Description of the task » What you return must be the full data, repeated verbatim, with no pictures in it.

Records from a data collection

____

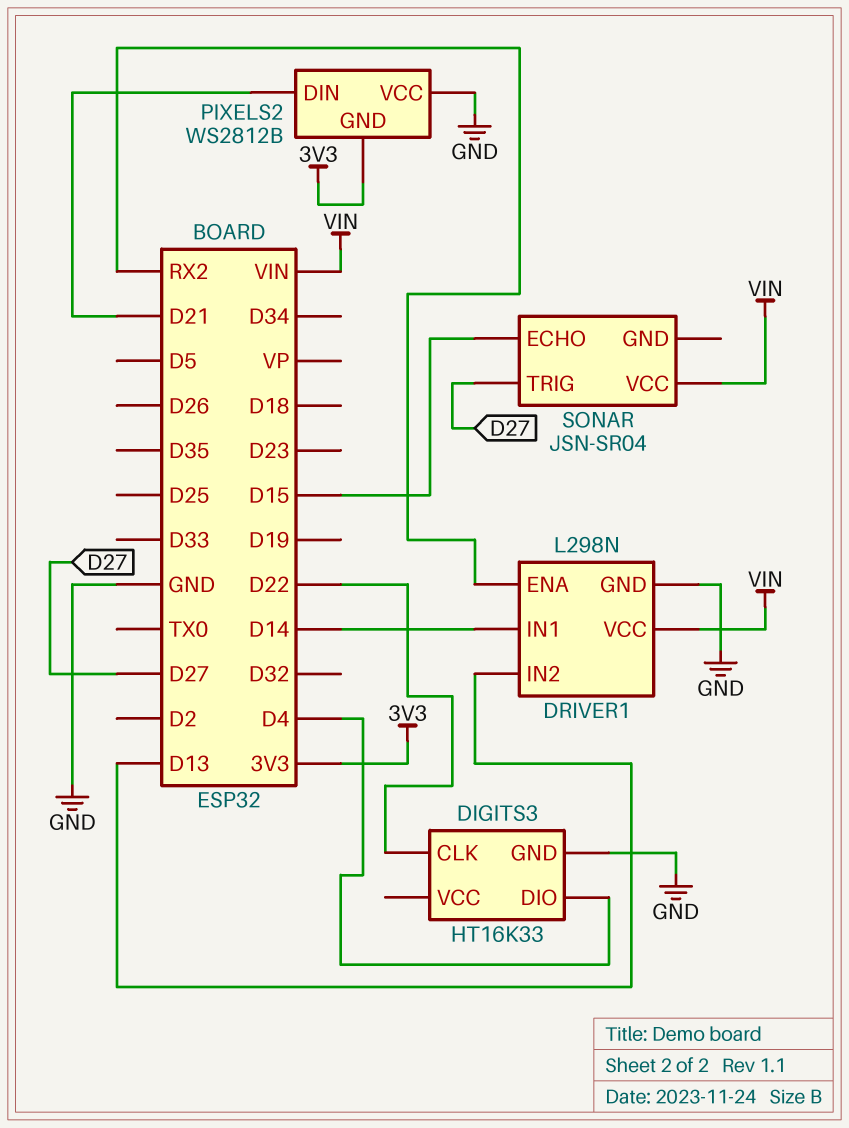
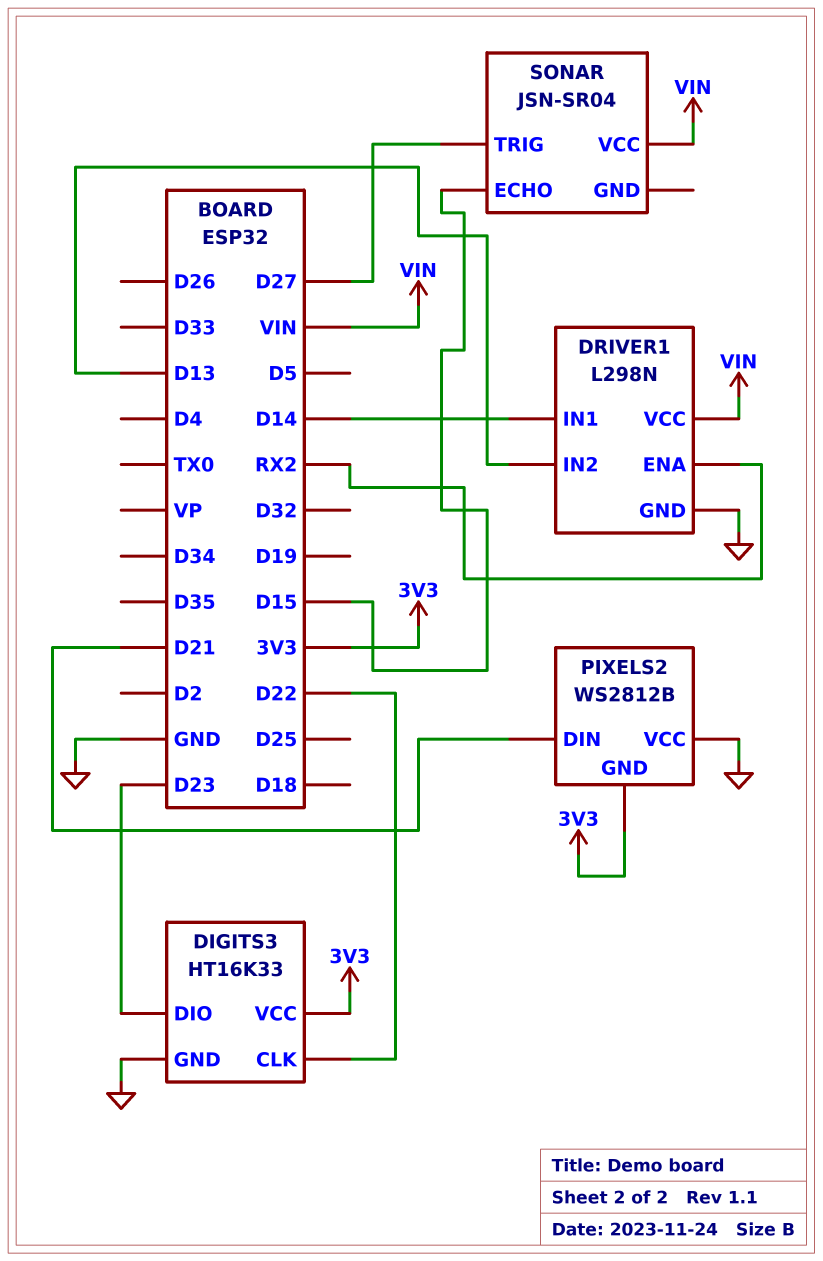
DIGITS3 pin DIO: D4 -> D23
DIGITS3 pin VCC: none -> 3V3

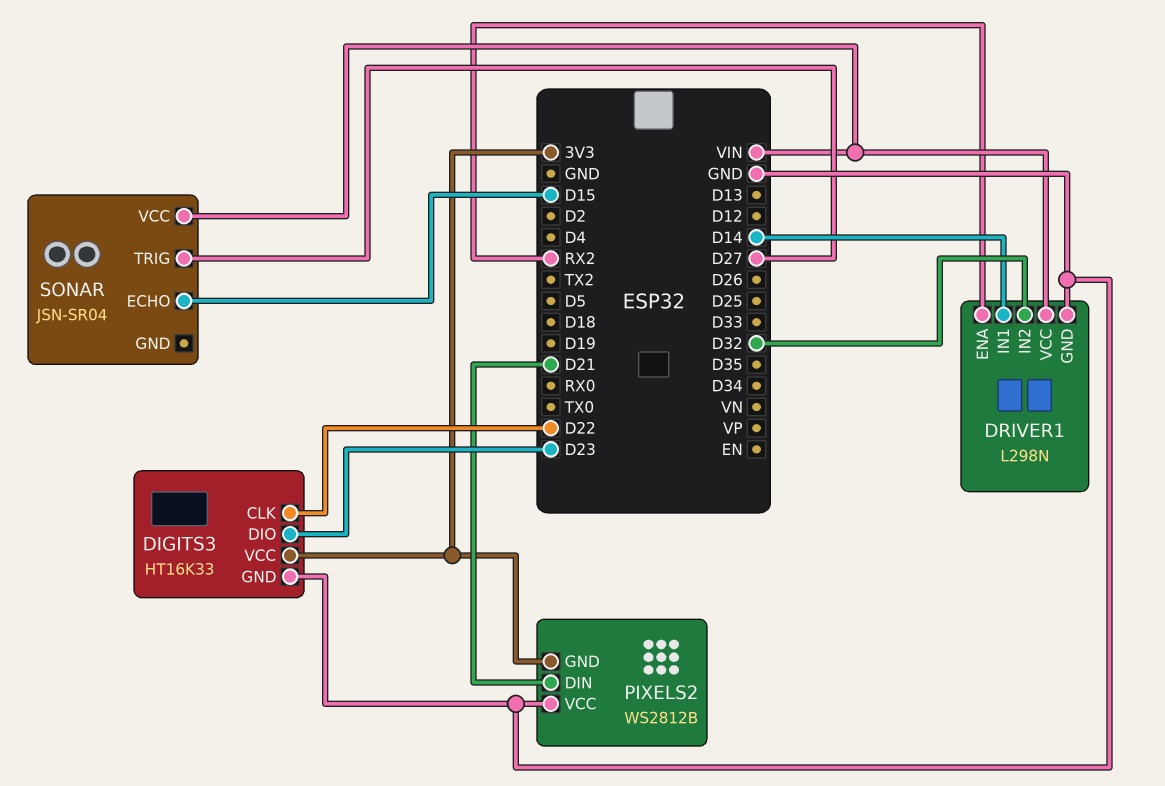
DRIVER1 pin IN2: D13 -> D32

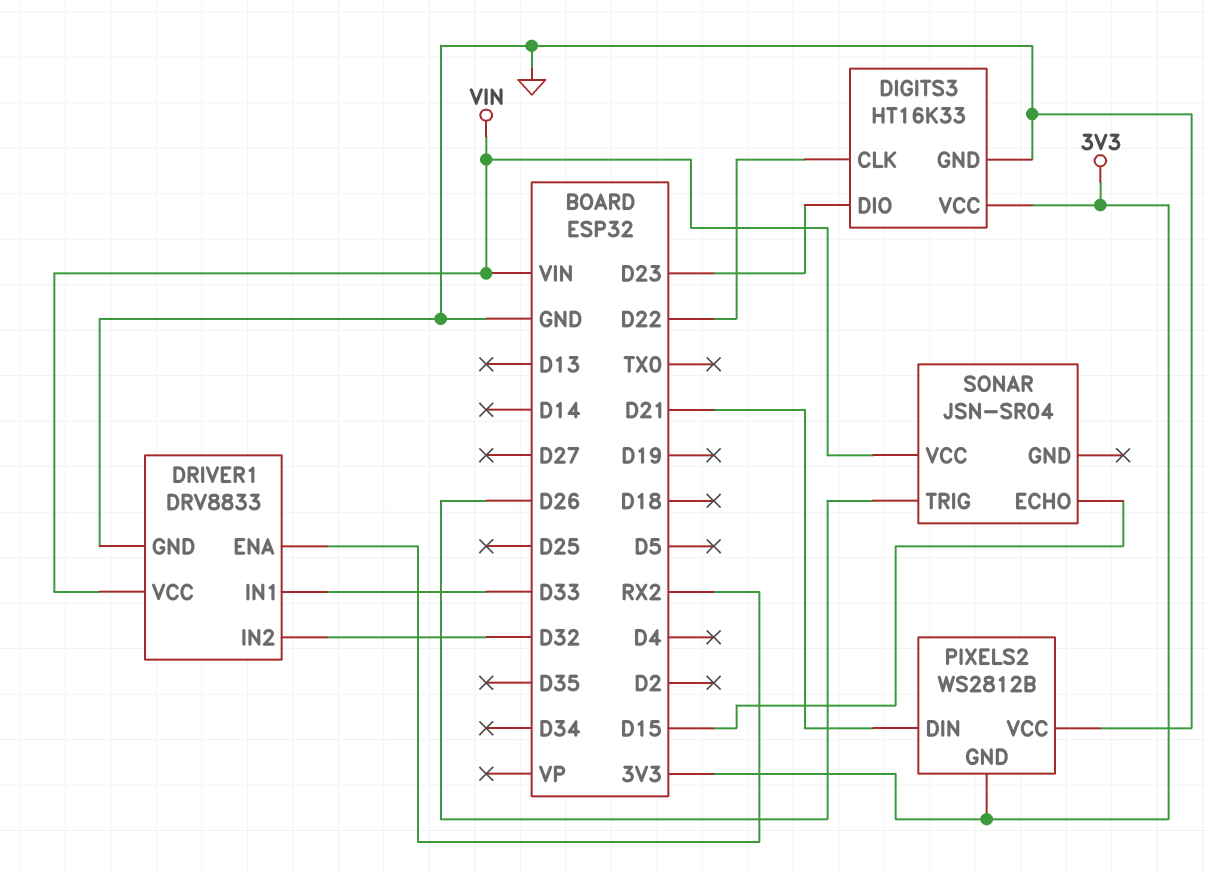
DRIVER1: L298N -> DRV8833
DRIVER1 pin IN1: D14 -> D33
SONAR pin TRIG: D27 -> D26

____

Reply to the task »
DIGITS3 pin DIO: D4 -> D23
DIGITS3 pin VCC: none -> 3V3

DRIVER1 pin IN2: D13 -> D32

DRIVER1: L298N -> DRV8833
DRIVER1 pin IN1: D14 -> D33
SONAR pin TRIG: D27 -> D26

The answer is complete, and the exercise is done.